DATA TO USE section start

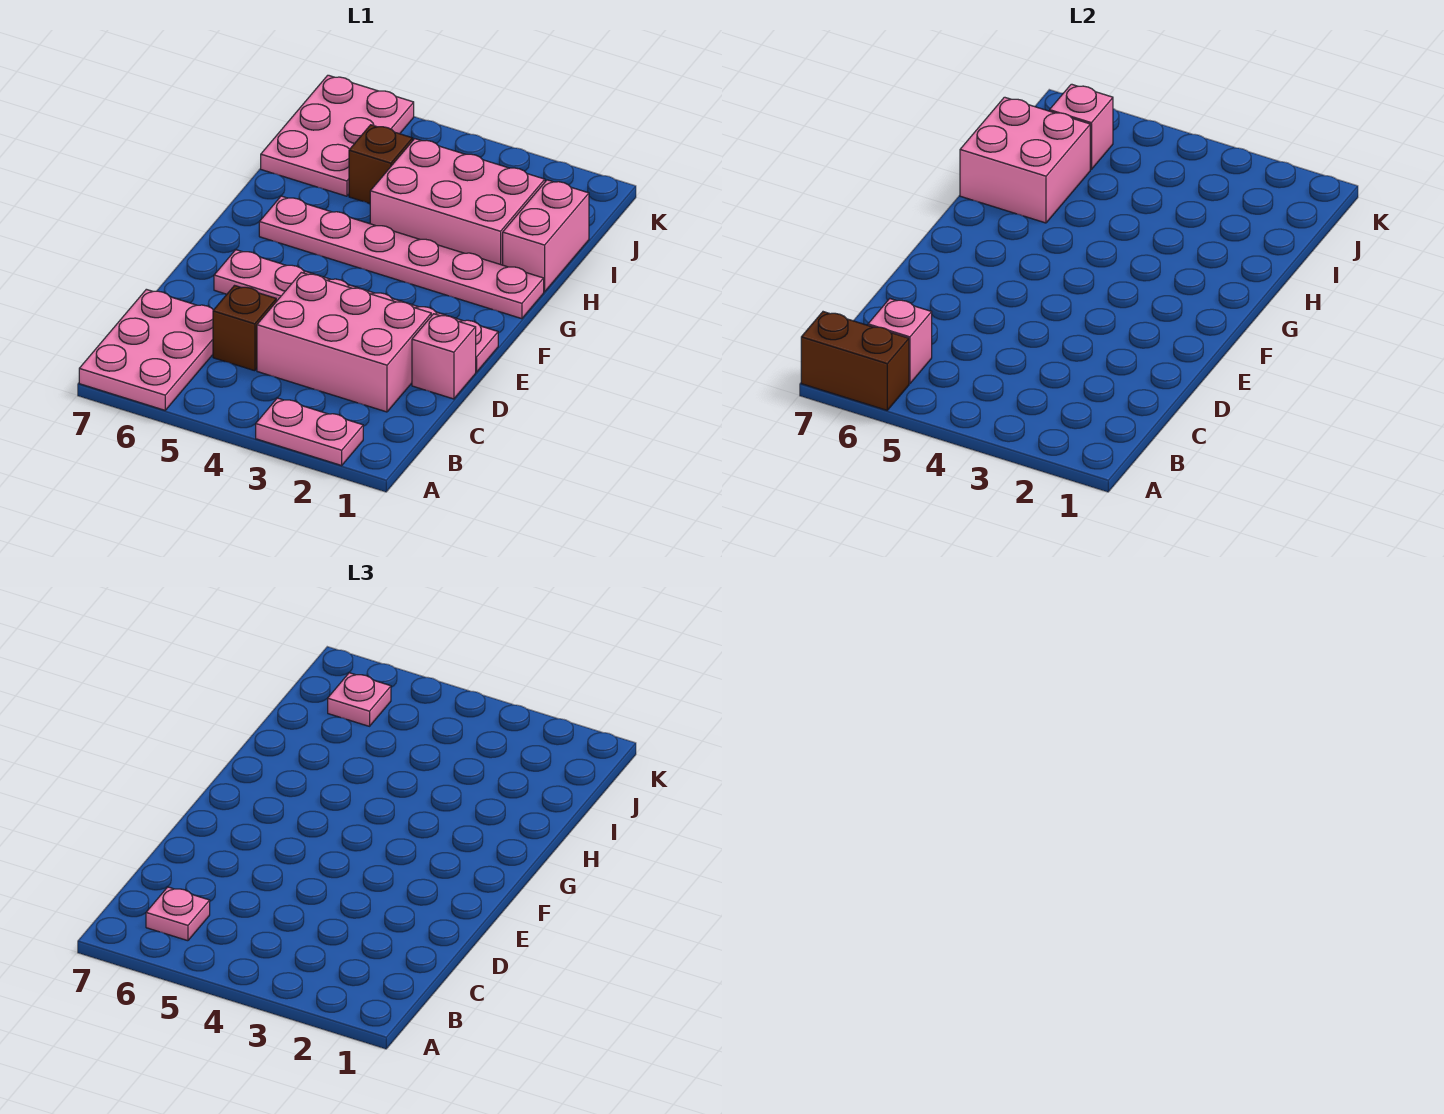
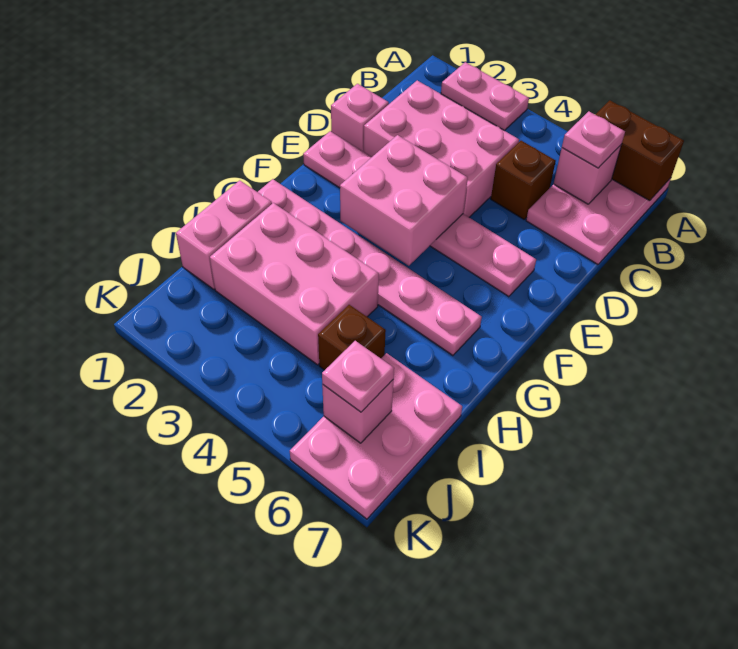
pink 2x2 brick [960,97,1090,223] -> pink 2x2 brick moved to [340,135,468,266]

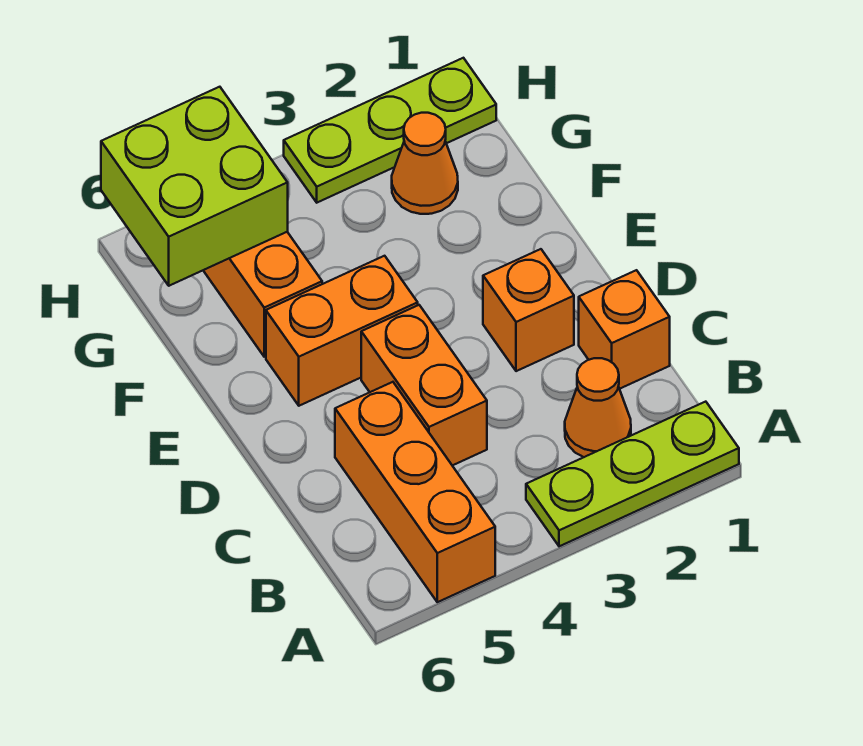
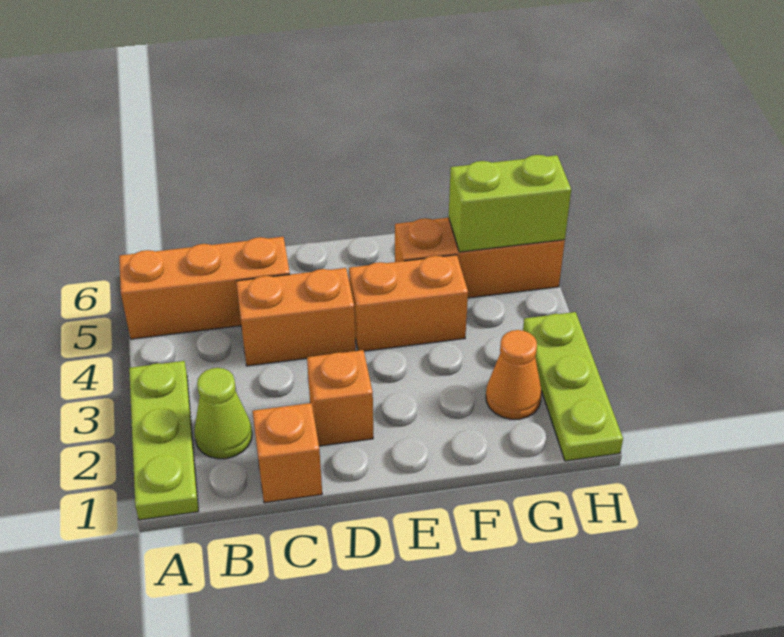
orange 1x1 cone [565,358,631,457] -> lime 1x1 cone [194,368,252,459]
orange 1x2 brick [266,256,418,406] -> orange 1x2 brick turned to [349,255,468,351]
lime 2x2 brick [101,87,288,286] -> lime 1x2 brick [449,155,571,252]

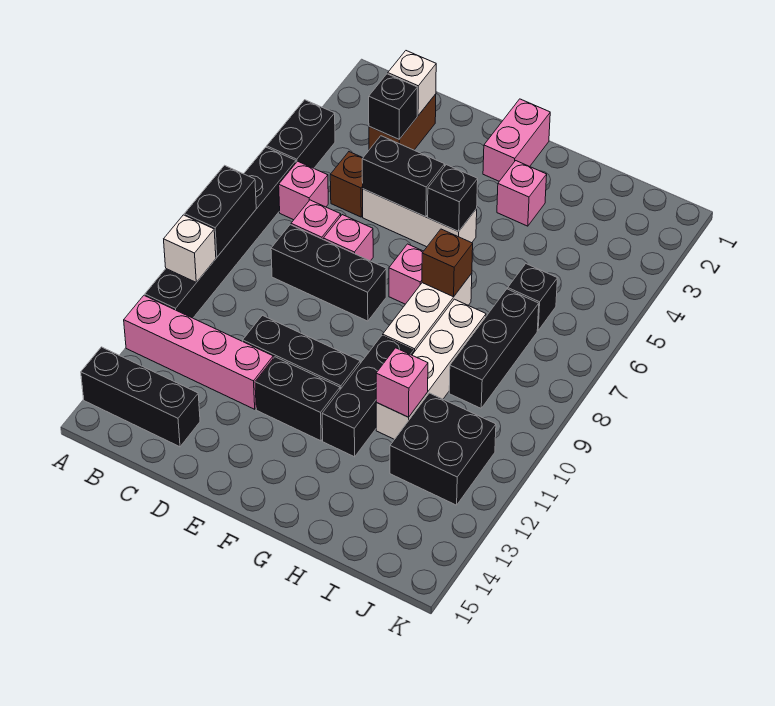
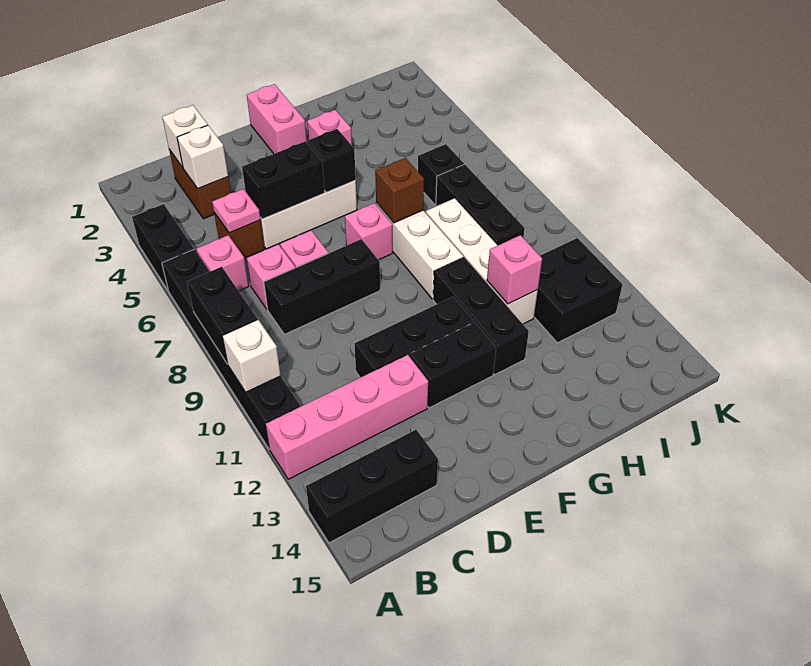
black 1x1 brick [369,74,417,139] -> white 1x1 brick [177,125,228,189]
none -> pink 1x1 plate [212,189,261,233]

DATA TO USE section end

EXERCISE GOAL - Within the material above, find the lines that contain the word "pink"; copy them.

SOLUTION TO THIS PROBLEM -
pink 2x2 brick [960,97,1090,223] -> pink 2x2 brick moved to [340,135,468,266]
none -> pink 1x1 plate [212,189,261,233]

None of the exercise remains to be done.